- _Task_: Read the listing and extract each line that includes the word "point".
++++++
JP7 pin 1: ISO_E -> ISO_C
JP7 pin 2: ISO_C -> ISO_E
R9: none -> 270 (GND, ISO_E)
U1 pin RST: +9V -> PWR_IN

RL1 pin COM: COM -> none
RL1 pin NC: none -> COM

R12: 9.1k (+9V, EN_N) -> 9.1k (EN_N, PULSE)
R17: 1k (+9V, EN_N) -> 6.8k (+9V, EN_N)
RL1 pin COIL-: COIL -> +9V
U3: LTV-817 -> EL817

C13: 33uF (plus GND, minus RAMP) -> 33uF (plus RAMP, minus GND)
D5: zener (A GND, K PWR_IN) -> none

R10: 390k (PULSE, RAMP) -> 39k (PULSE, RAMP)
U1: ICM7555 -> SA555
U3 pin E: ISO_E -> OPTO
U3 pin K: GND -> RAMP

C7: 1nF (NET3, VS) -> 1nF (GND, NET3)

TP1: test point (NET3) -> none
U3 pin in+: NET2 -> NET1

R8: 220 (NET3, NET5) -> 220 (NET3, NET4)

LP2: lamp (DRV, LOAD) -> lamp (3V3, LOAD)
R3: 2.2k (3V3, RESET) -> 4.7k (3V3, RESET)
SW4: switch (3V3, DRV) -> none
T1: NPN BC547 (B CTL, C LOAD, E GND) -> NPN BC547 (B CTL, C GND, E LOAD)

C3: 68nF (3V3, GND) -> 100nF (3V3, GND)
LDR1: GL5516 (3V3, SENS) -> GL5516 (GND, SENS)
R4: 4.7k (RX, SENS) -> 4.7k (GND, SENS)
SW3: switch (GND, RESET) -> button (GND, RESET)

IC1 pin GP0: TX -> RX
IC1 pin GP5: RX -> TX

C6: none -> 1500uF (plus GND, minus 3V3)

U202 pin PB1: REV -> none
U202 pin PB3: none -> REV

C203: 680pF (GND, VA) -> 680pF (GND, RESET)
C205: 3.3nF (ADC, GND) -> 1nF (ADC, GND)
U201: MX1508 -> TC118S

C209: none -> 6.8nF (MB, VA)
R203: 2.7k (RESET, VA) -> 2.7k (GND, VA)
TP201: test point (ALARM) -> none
++++++
- _Reply_:
TP1: test point (NET3) -> none
TP201: test point (ALARM) -> none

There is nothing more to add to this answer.